▶ [Aim of the exercise] What's wanted is each entry repeated verbatim, minus its images.

▶ [Input records]
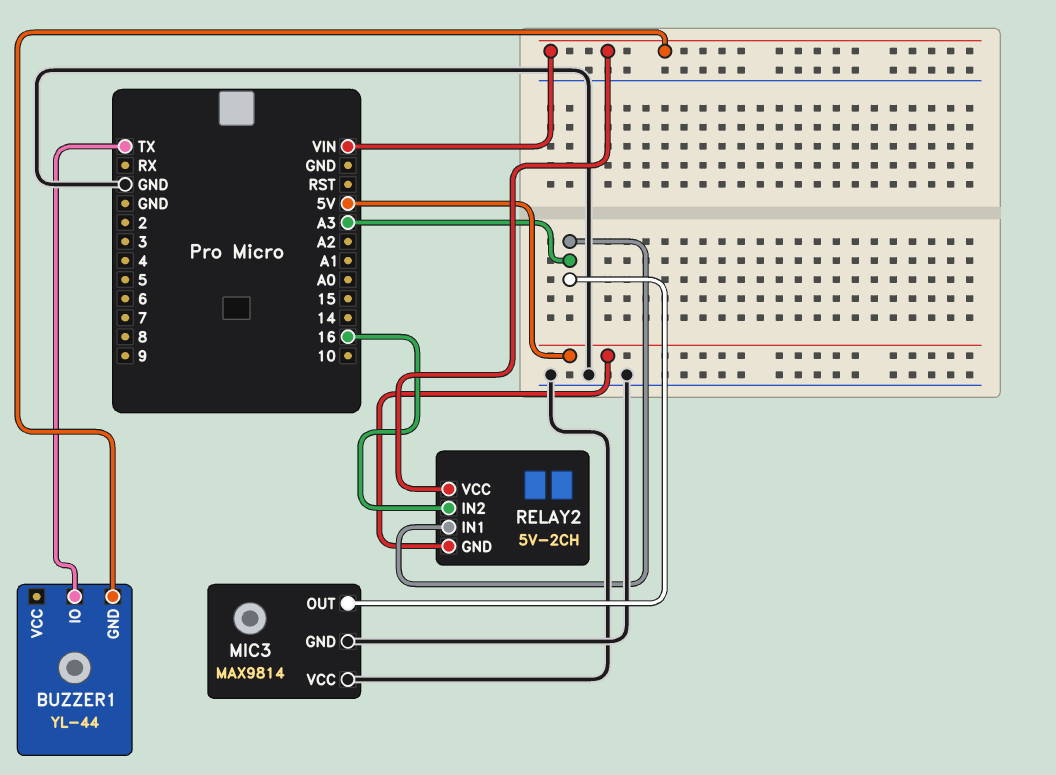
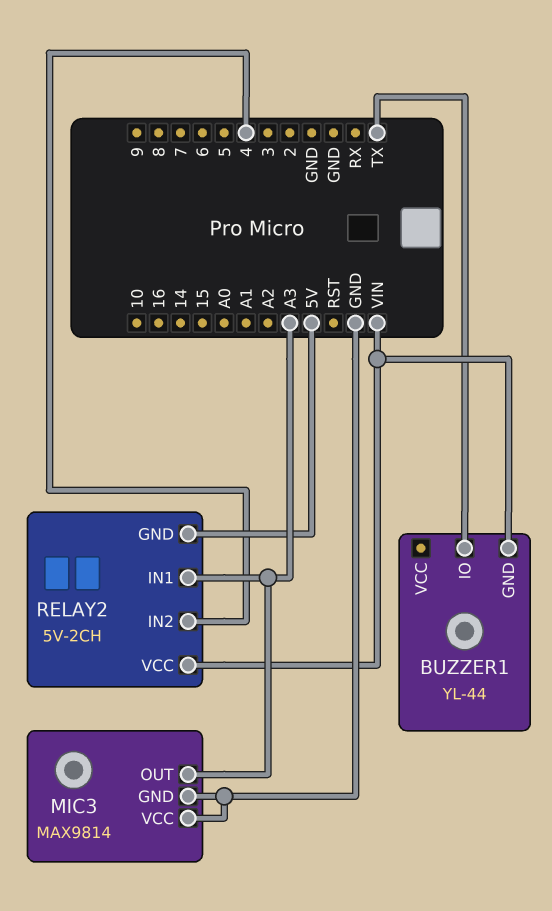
RELAY2 pin IN2: 16 -> 4

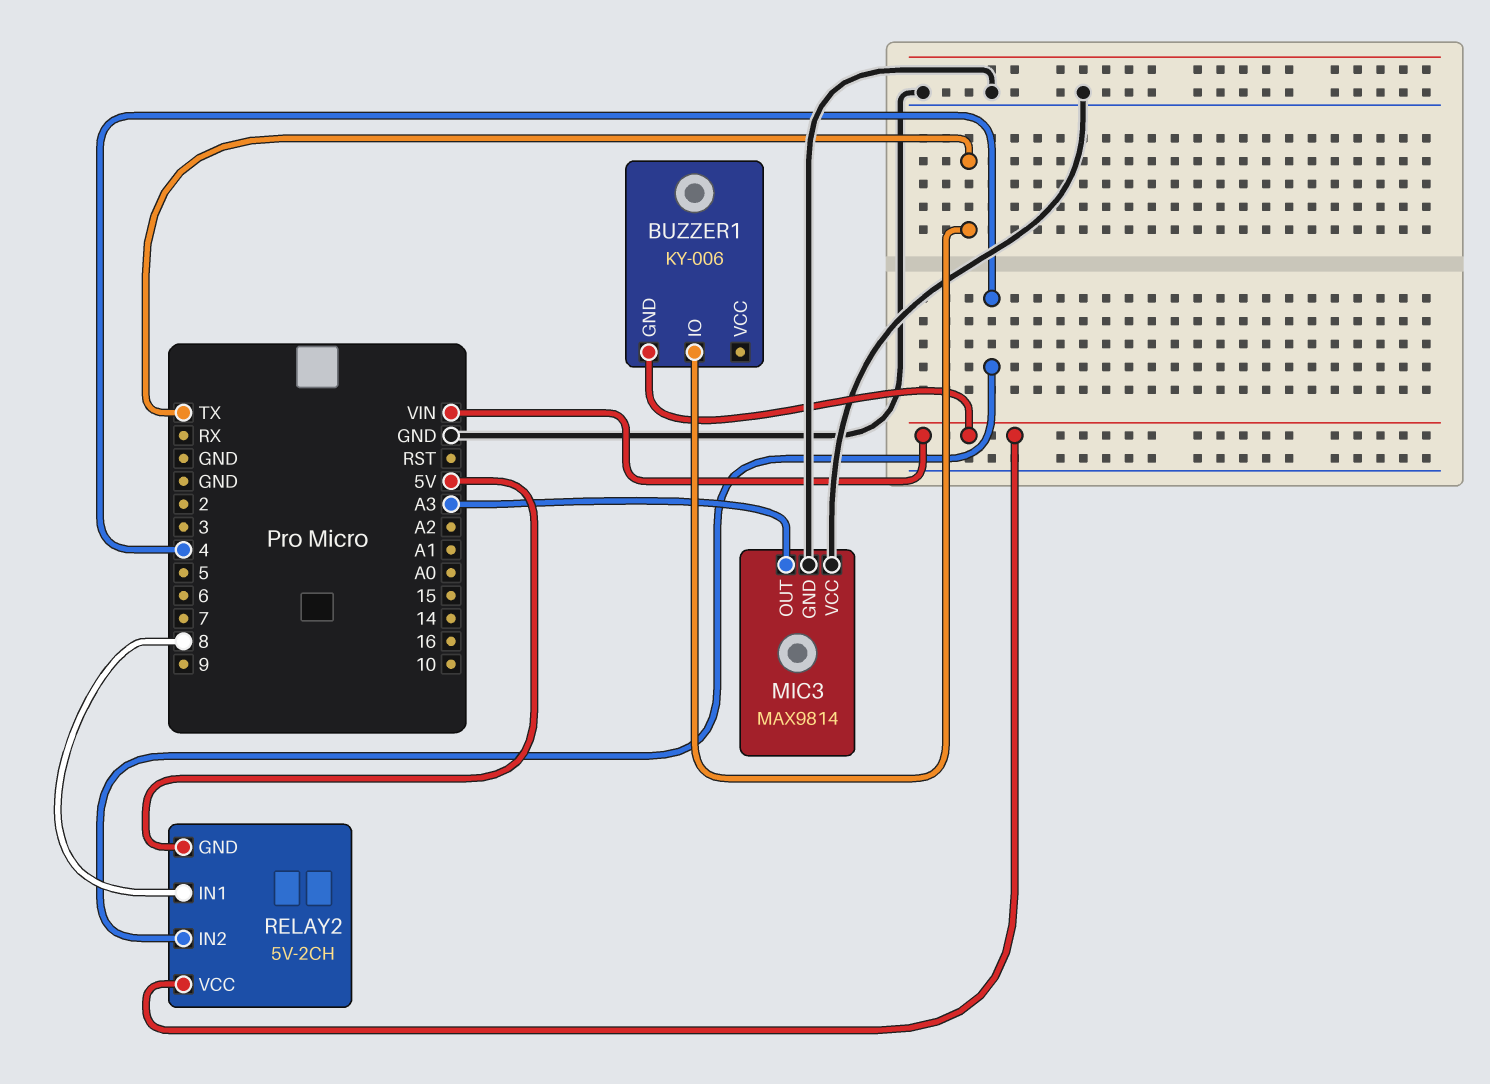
BUZZER1: YL-44 -> KY-006
RELAY2 pin IN1: A3 -> 8

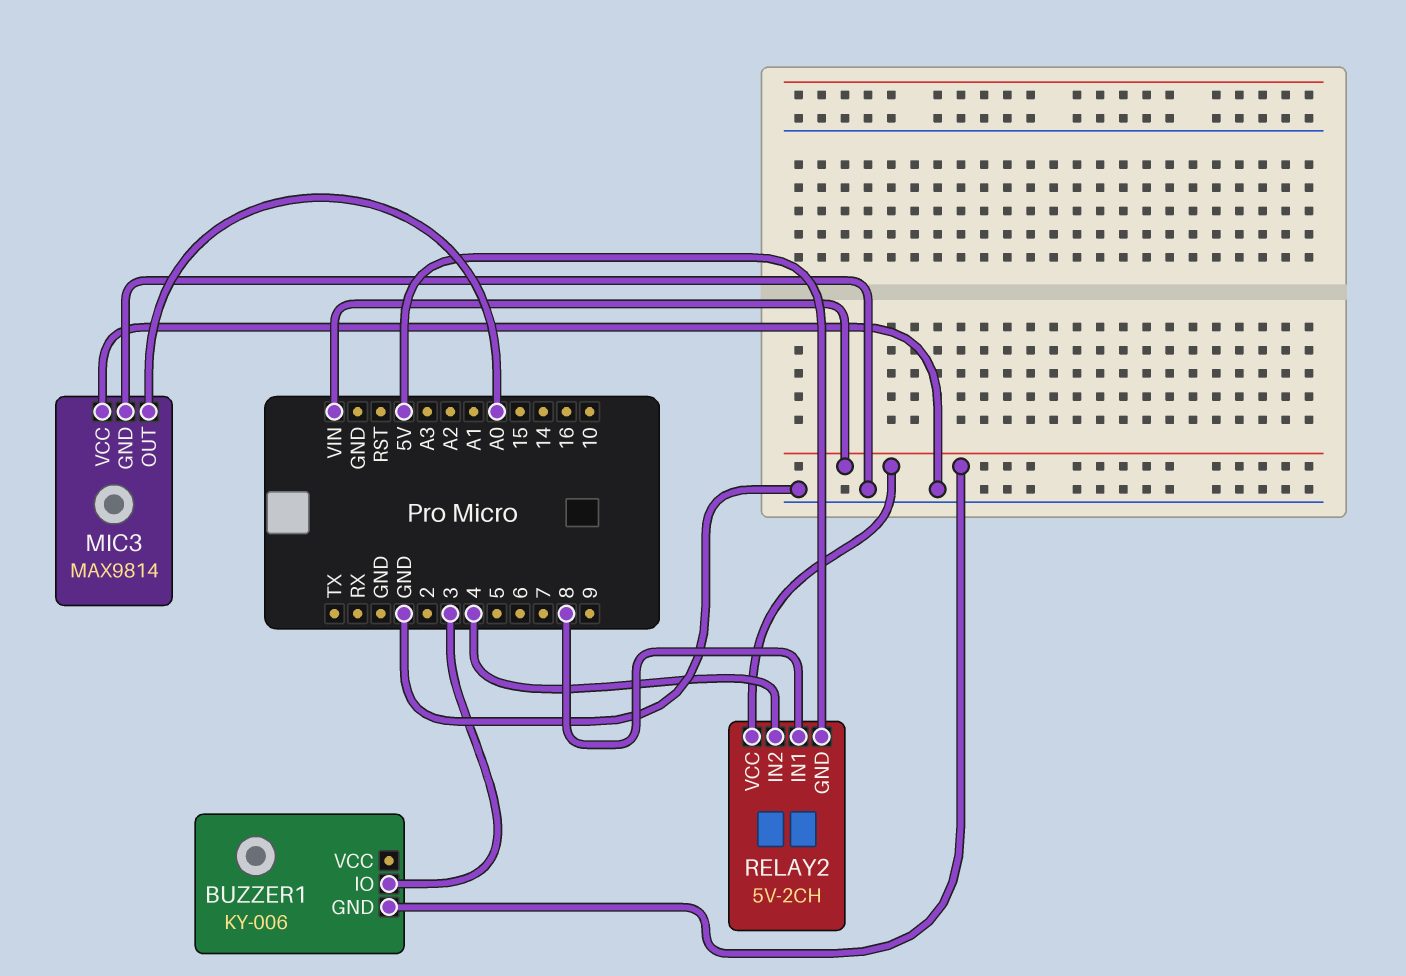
BUZZER1 pin IO: TX -> 3
MIC3 pin OUT: A3 -> A0

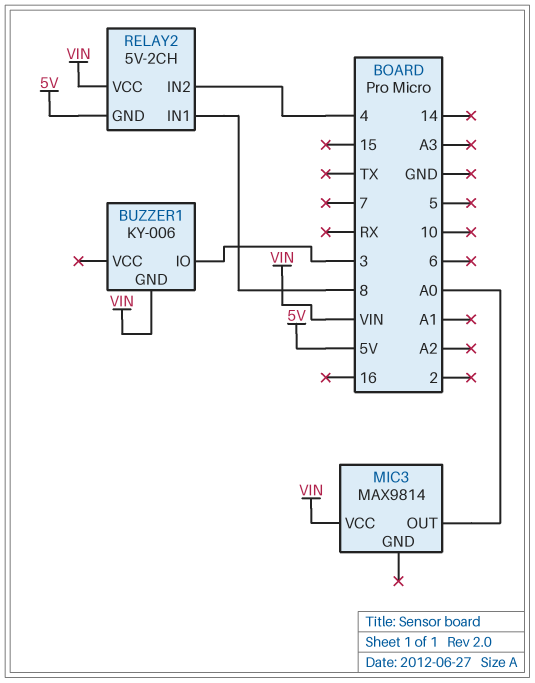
MIC3 pin GND: GND -> none
MIC3 pin VCC: GND -> VIN

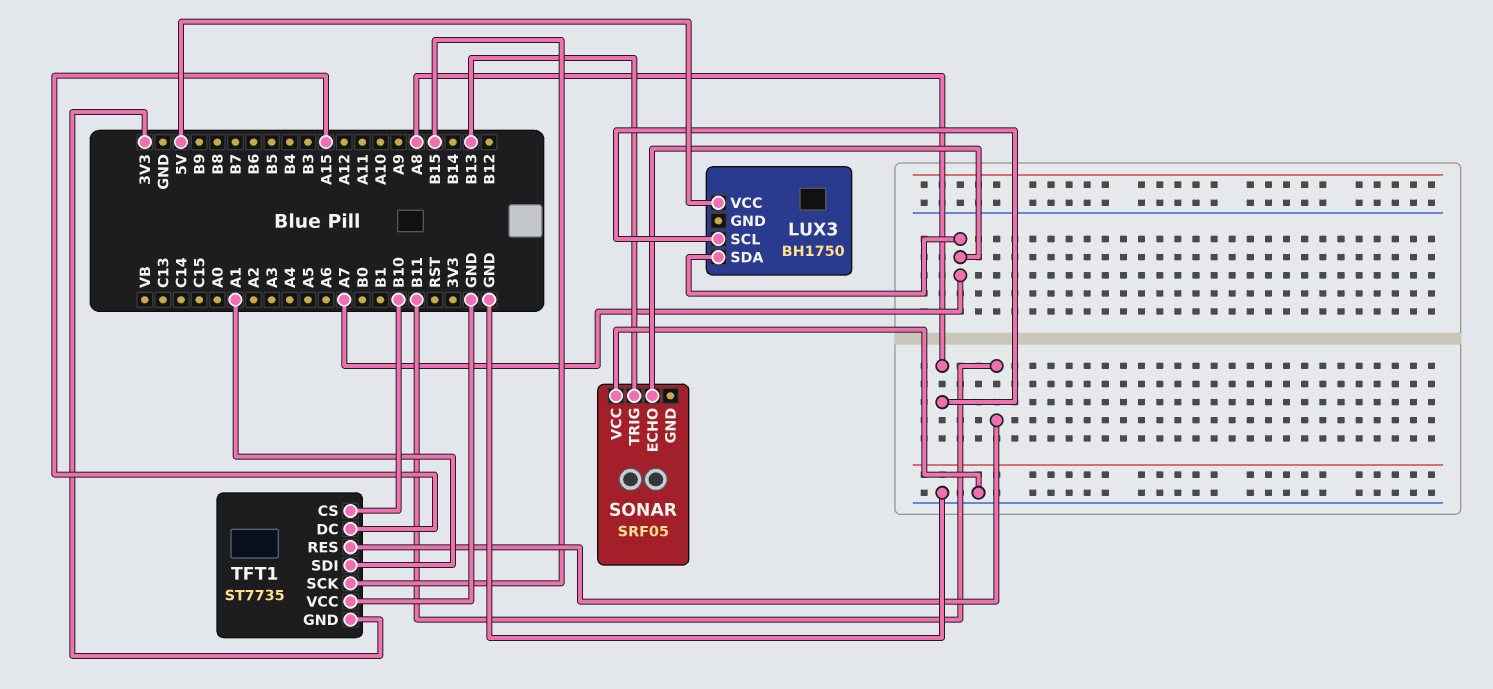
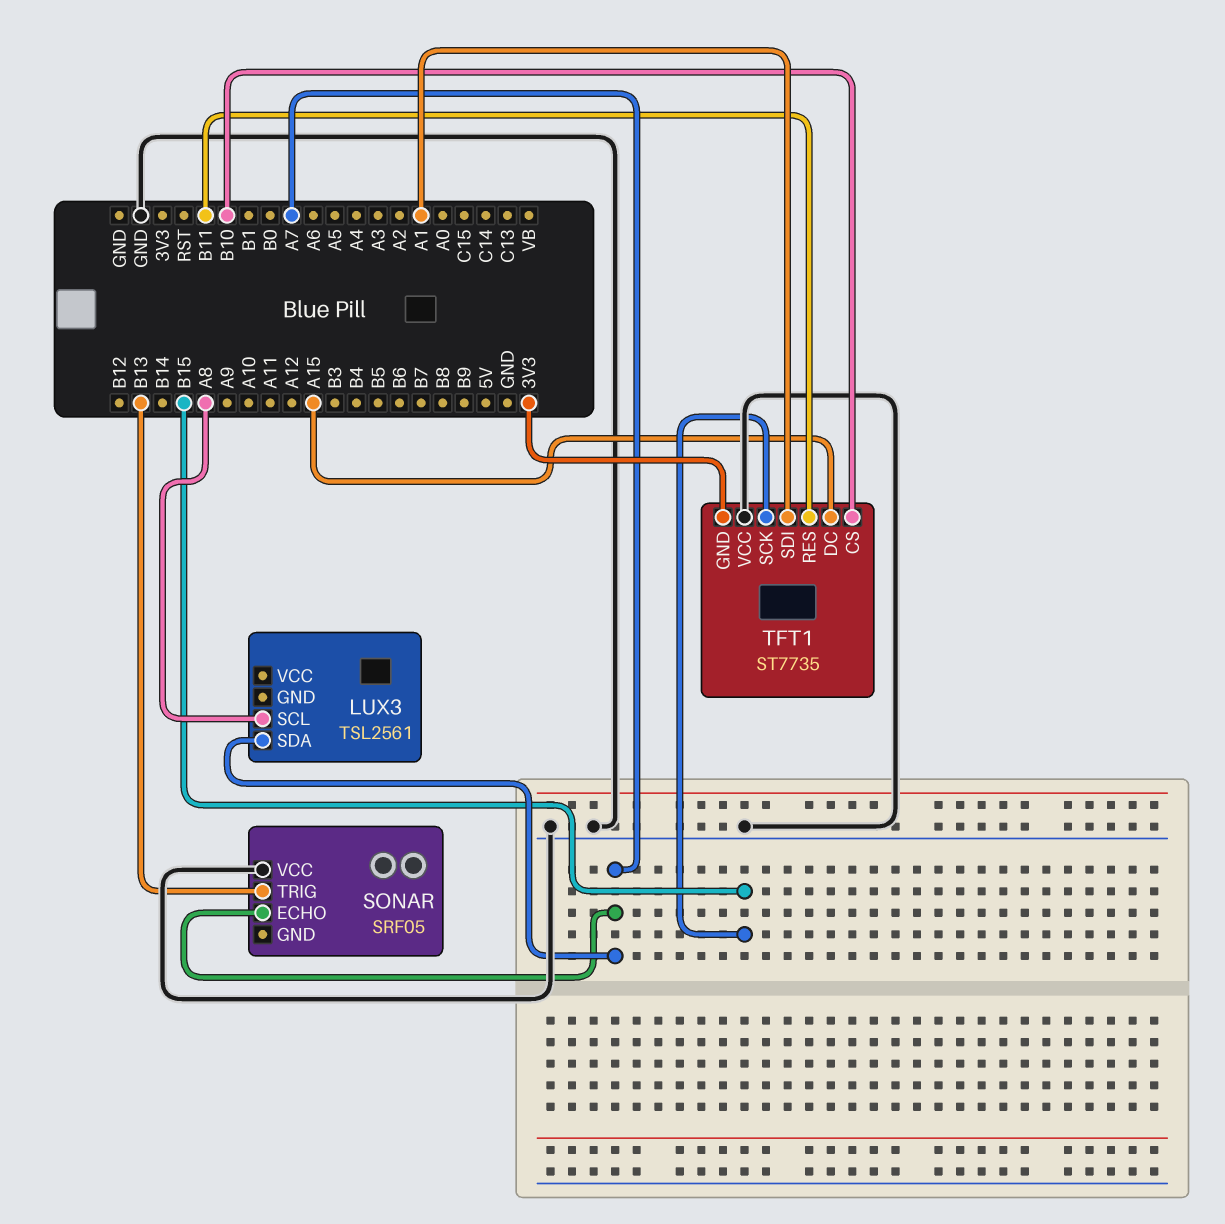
LUX3: BH1750 -> TSL2561
LUX3 pin VCC: 5V -> none

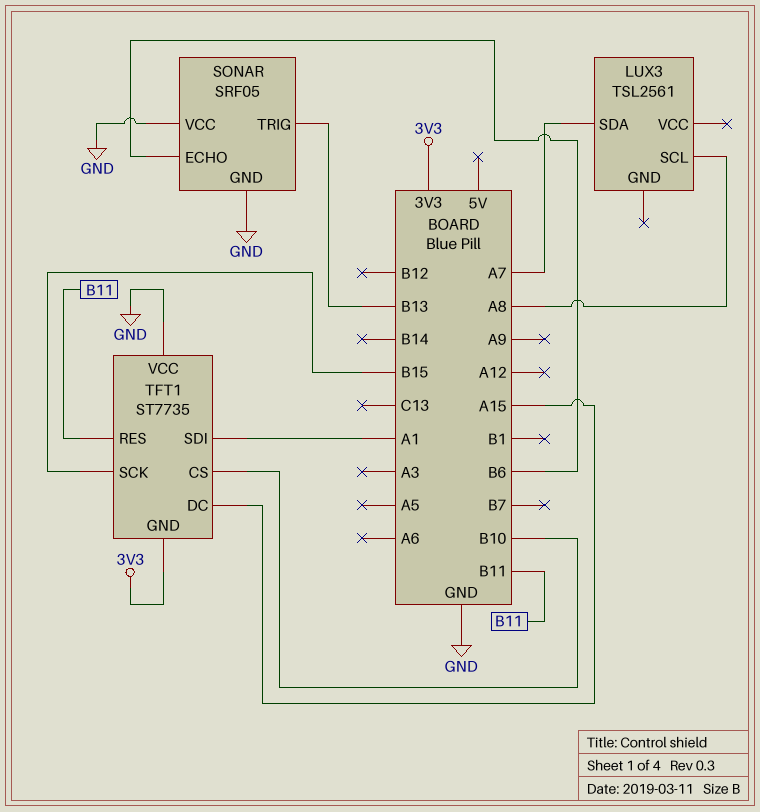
SONAR pin ECHO: A7 -> B6
SONAR pin GND: none -> GND

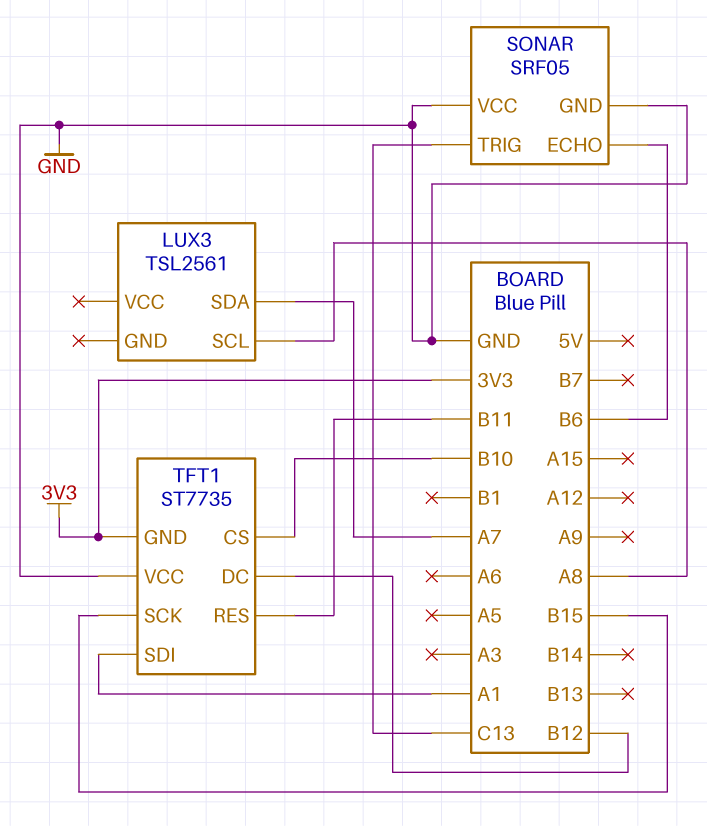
SONAR pin TRIG: B13 -> C13
TFT1 pin DC: A15 -> B12

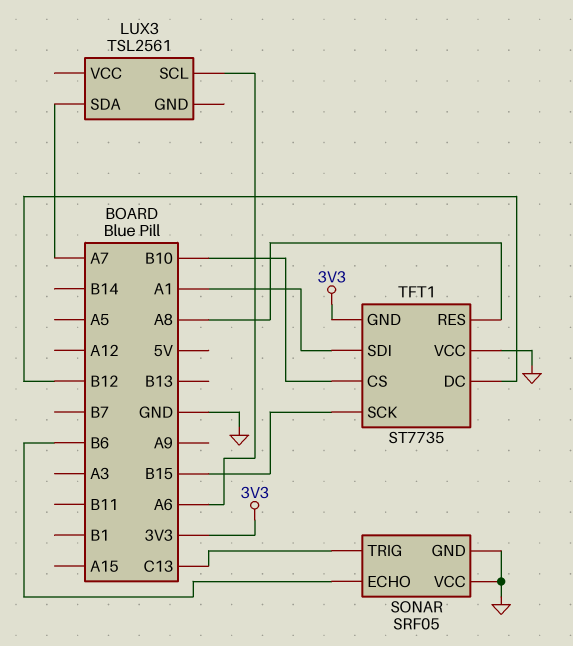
LUX3 pin SCL: A8 -> A6
TFT1 pin RES: B11 -> A8

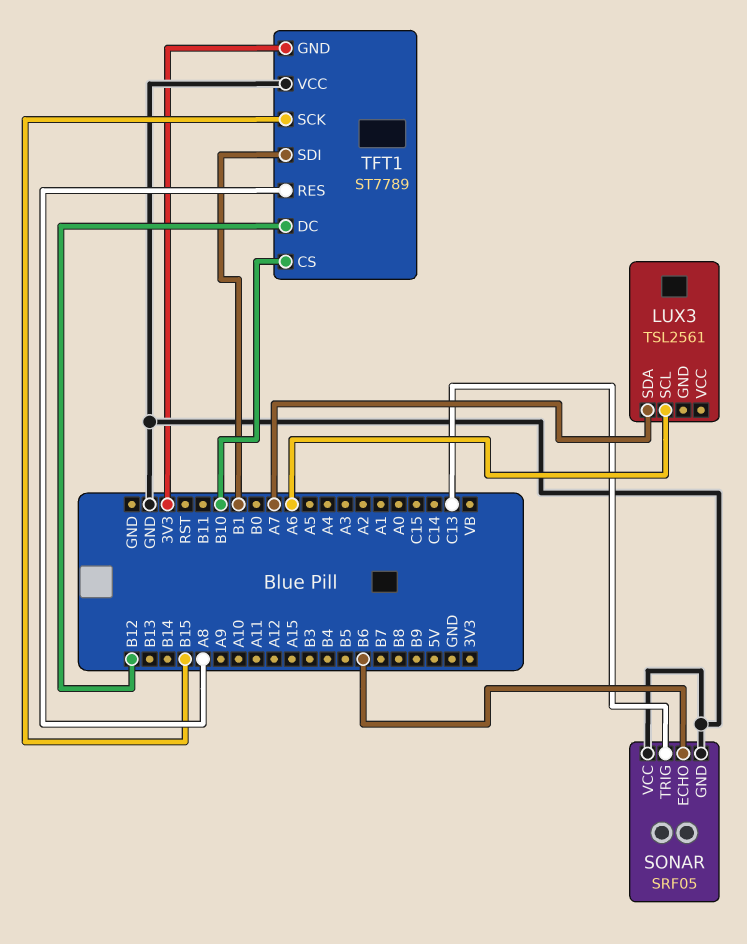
TFT1: ST7735 -> ST7789
TFT1 pin SDI: A1 -> B1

▶ [Output for this exercise]
RELAY2 pin IN2: 16 -> 4

BUZZER1: YL-44 -> KY-006
RELAY2 pin IN1: A3 -> 8

BUZZER1 pin IO: TX -> 3
MIC3 pin OUT: A3 -> A0

MIC3 pin GND: GND -> none
MIC3 pin VCC: GND -> VIN

LUX3: BH1750 -> TSL2561
LUX3 pin VCC: 5V -> none

SONAR pin ECHO: A7 -> B6
SONAR pin GND: none -> GND

SONAR pin TRIG: B13 -> C13
TFT1 pin DC: A15 -> B12

LUX3 pin SCL: A8 -> A6
TFT1 pin RES: B11 -> A8

TFT1: ST7735 -> ST7789
TFT1 pin SDI: A1 -> B1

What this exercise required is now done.